• **TASK STATEMENT**
Return only those lines of the listing in which "blue" appears.
*** EXTRACTED MATERIAL ***
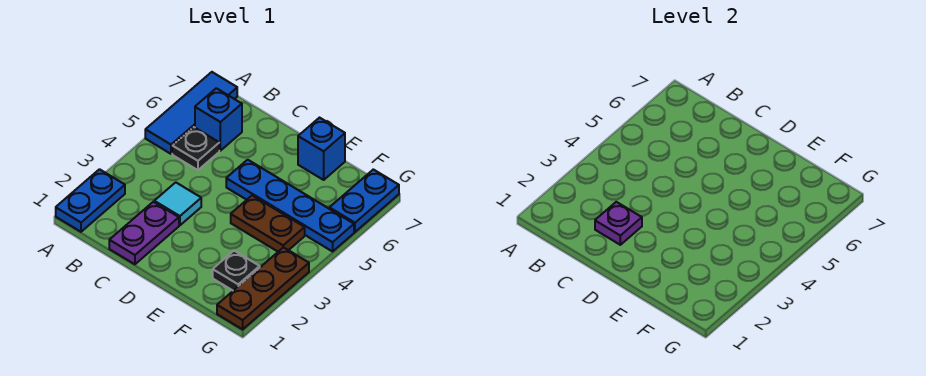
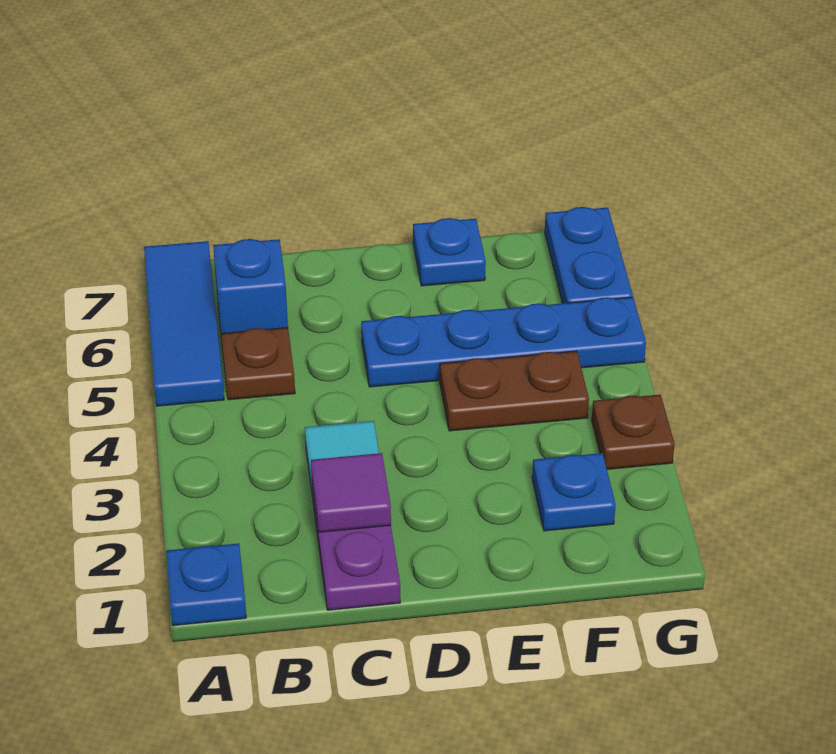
blue plate A1:A2 level 1 -> blue plate A1 level 1
black plate B5 level 1 -> brown plate B5 level 1
purple plate C2 level 2 -> purple tile C2 level 2
blue brick E7 level 1 -> blue plate E7 level 1
black plate F2 level 1 -> blue plate F2 level 1
brown plate G1:G3 level 1 -> brown plate G3 level 1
*** End of EXTRACTED MATERIAL ***
• **TASK ANSWER**
blue plate A1:A2 level 1 -> blue plate A1 level 1
blue brick E7 level 1 -> blue plate E7 level 1
black plate F2 level 1 -> blue plate F2 level 1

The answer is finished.